### Your instructions
Repeat the records exactly, with one exception: no images.

.....

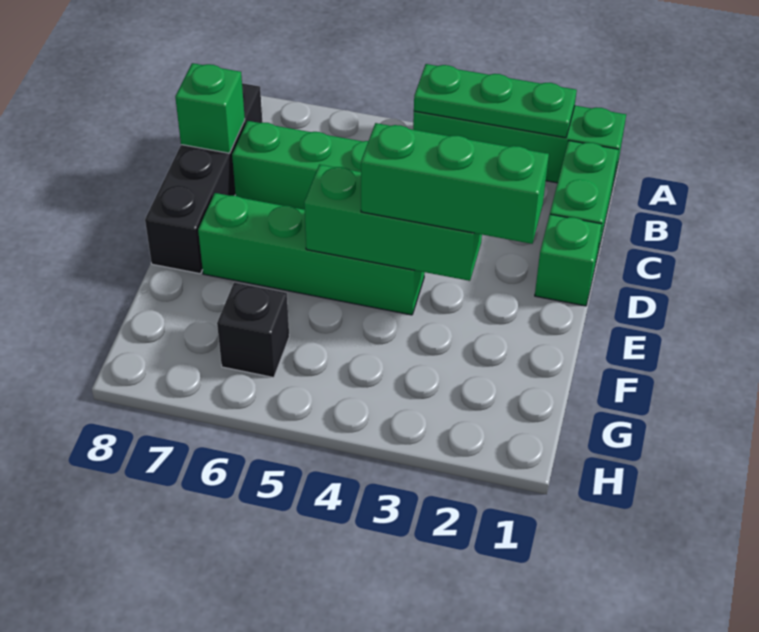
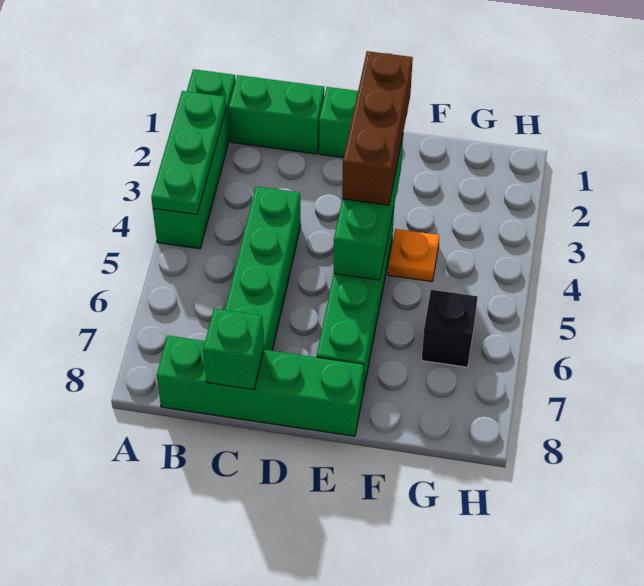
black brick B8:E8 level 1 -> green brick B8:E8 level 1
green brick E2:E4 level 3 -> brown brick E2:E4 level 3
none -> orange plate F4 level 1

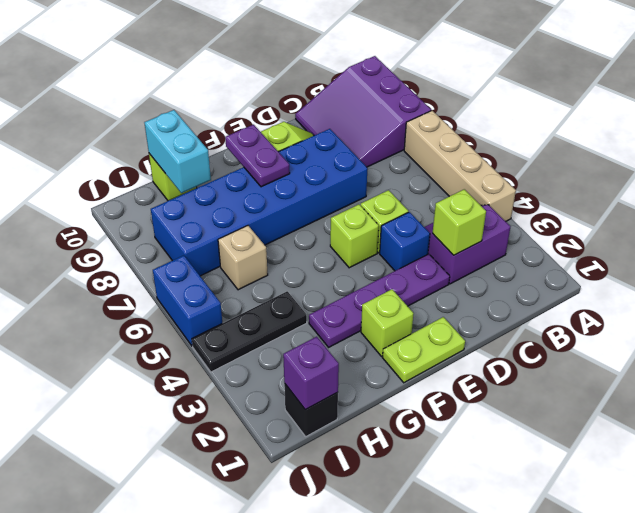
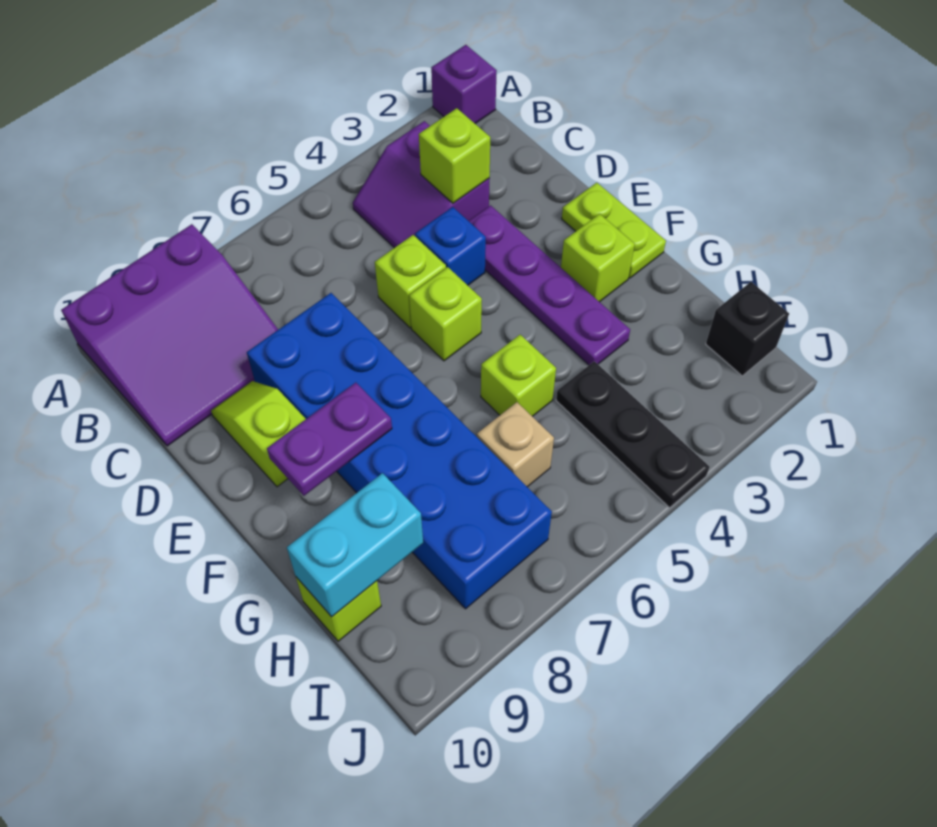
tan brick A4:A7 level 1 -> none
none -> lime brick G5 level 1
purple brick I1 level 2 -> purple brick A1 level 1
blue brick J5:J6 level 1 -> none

.....

### Exercise answer
black brick B8:E8 level 1 -> green brick B8:E8 level 1
green brick E2:E4 level 3 -> brown brick E2:E4 level 3
none -> orange plate F4 level 1

tan brick A4:A7 level 1 -> none
none -> lime brick G5 level 1
purple brick I1 level 2 -> purple brick A1 level 1
blue brick J5:J6 level 1 -> none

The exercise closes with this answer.